**TASK TO CARRY OUT**
An exact restatement is required. Cover only the lines of the records from the first through the line with "added: blue_lozamuguk (474, 435, 558, 481);", and skip pictures.

Items from a dataset:
——
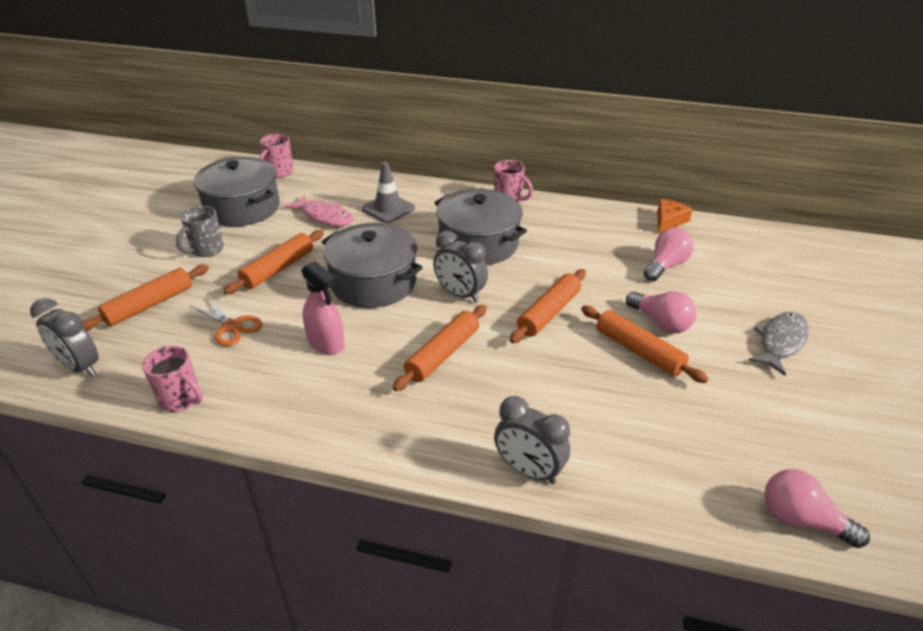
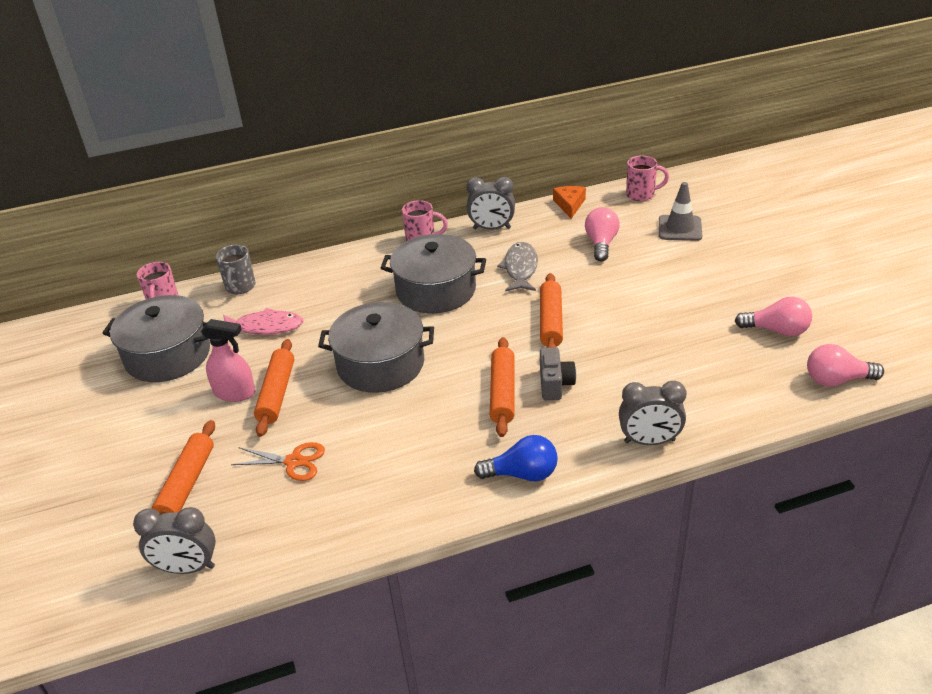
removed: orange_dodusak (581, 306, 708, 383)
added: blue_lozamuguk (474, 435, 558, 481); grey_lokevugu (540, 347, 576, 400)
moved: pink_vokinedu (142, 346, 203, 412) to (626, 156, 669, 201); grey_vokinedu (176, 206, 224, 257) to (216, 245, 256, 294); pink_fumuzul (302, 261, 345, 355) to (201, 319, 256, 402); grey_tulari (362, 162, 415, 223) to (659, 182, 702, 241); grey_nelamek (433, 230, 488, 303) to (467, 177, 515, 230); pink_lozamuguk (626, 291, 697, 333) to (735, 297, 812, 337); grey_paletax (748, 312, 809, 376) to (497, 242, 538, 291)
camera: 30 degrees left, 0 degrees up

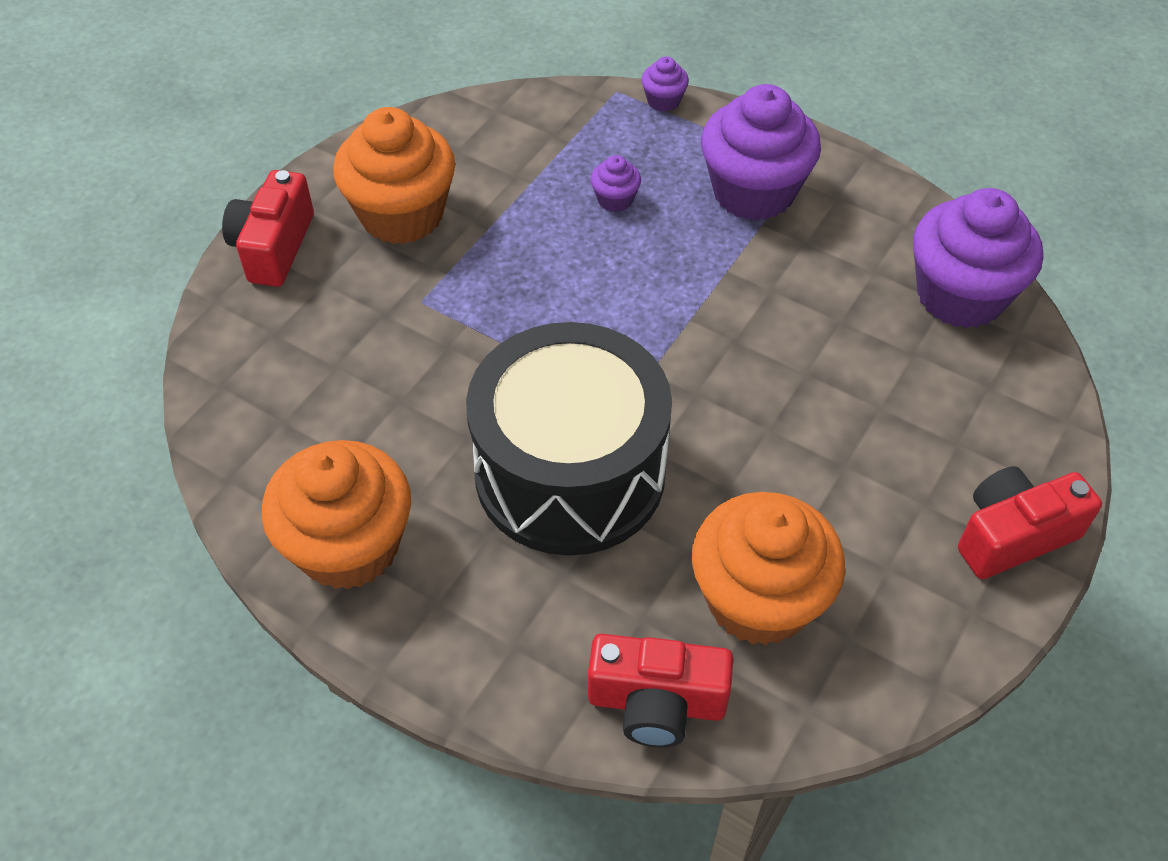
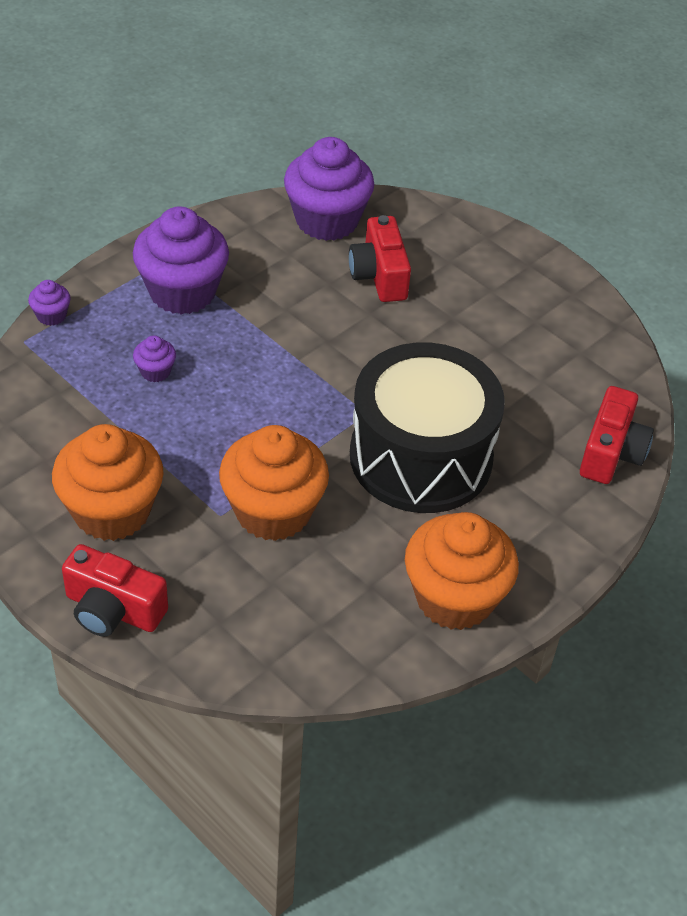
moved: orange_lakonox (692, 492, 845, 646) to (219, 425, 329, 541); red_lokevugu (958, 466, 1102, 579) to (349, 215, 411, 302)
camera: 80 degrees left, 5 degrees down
——
**WRITTEN RESPONSE**
removed: orange_dodusak (581, 306, 708, 383)
added: blue_lozamuguk (474, 435, 558, 481); grey_lokevugu (540, 347, 576, 400)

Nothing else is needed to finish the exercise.